::: RECORDS FOR THIS EXERCISE :::
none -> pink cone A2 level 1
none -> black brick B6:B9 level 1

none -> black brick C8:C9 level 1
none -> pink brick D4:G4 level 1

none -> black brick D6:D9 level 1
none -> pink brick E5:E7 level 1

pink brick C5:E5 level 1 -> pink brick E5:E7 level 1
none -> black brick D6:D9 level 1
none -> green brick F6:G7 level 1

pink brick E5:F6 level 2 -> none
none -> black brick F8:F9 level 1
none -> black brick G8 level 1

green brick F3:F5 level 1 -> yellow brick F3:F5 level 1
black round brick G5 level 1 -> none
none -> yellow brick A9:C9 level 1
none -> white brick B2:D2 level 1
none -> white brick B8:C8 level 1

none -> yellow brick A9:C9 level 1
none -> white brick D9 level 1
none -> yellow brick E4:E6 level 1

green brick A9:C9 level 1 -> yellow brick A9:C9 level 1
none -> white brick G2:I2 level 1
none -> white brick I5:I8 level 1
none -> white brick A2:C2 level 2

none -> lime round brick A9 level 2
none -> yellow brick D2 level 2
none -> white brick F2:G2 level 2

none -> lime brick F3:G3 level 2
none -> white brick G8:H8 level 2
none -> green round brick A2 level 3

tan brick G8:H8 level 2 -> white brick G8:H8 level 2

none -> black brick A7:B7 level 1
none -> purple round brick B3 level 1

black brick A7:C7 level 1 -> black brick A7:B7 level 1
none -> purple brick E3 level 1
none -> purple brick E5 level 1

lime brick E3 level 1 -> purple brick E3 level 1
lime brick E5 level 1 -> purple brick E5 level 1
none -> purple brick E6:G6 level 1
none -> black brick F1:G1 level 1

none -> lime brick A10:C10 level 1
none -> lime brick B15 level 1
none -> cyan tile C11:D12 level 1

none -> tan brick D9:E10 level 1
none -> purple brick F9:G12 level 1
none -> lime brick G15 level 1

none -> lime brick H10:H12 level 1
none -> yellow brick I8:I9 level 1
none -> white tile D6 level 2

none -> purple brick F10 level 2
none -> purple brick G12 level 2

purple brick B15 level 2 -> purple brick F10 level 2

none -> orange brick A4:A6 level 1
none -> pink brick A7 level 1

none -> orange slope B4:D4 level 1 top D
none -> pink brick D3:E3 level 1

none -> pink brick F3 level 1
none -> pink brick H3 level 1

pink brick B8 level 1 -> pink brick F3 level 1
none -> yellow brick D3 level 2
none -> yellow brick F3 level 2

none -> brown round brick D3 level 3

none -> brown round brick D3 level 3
:::
### YOUR OBJECTIVE
May I have the entries returned exactly, with every line in place?

### REPLY TO THE EXERCISE
none -> pink cone A2 level 1
none -> black brick B6:B9 level 1

none -> black brick C8:C9 level 1
none -> pink brick D4:G4 level 1

none -> black brick D6:D9 level 1
none -> pink brick E5:E7 level 1

pink brick C5:E5 level 1 -> pink brick E5:E7 level 1
none -> black brick D6:D9 level 1
none -> green brick F6:G7 level 1

pink brick E5:F6 level 2 -> none
none -> black brick F8:F9 level 1
none -> black brick G8 level 1

green brick F3:F5 level 1 -> yellow brick F3:F5 level 1
black round brick G5 level 1 -> none
none -> yellow brick A9:C9 level 1
none -> white brick B2:D2 level 1
none -> white brick B8:C8 level 1

none -> yellow brick A9:C9 level 1
none -> white brick D9 level 1
none -> yellow brick E4:E6 level 1

green brick A9:C9 level 1 -> yellow brick A9:C9 level 1
none -> white brick G2:I2 level 1
none -> white brick I5:I8 level 1
none -> white brick A2:C2 level 2

none -> lime round brick A9 level 2
none -> yellow brick D2 level 2
none -> white brick F2:G2 level 2

none -> lime brick F3:G3 level 2
none -> white brick G8:H8 level 2
none -> green round brick A2 level 3

tan brick G8:H8 level 2 -> white brick G8:H8 level 2

none -> black brick A7:B7 level 1
none -> purple round brick B3 level 1

black brick A7:C7 level 1 -> black brick A7:B7 level 1
none -> purple brick E3 level 1
none -> purple brick E5 level 1

lime brick E3 level 1 -> purple brick E3 level 1
lime brick E5 level 1 -> purple brick E5 level 1
none -> purple brick E6:G6 level 1
none -> black brick F1:G1 level 1

none -> lime brick A10:C10 level 1
none -> lime brick B15 level 1
none -> cyan tile C11:D12 level 1

none -> tan brick D9:E10 level 1
none -> purple brick F9:G12 level 1
none -> lime brick G15 level 1

none -> lime brick H10:H12 level 1
none -> yellow brick I8:I9 level 1
none -> white tile D6 level 2

none -> purple brick F10 level 2
none -> purple brick G12 level 2

purple brick B15 level 2 -> purple brick F10 level 2

none -> orange brick A4:A6 level 1
none -> pink brick A7 level 1

none -> orange slope B4:D4 level 1 top D
none -> pink brick D3:E3 level 1

none -> pink brick F3 level 1
none -> pink brick H3 level 1

pink brick B8 level 1 -> pink brick F3 level 1
none -> yellow brick D3 level 2
none -> yellow brick F3 level 2

none -> brown round brick D3 level 3

none -> brown round brick D3 level 3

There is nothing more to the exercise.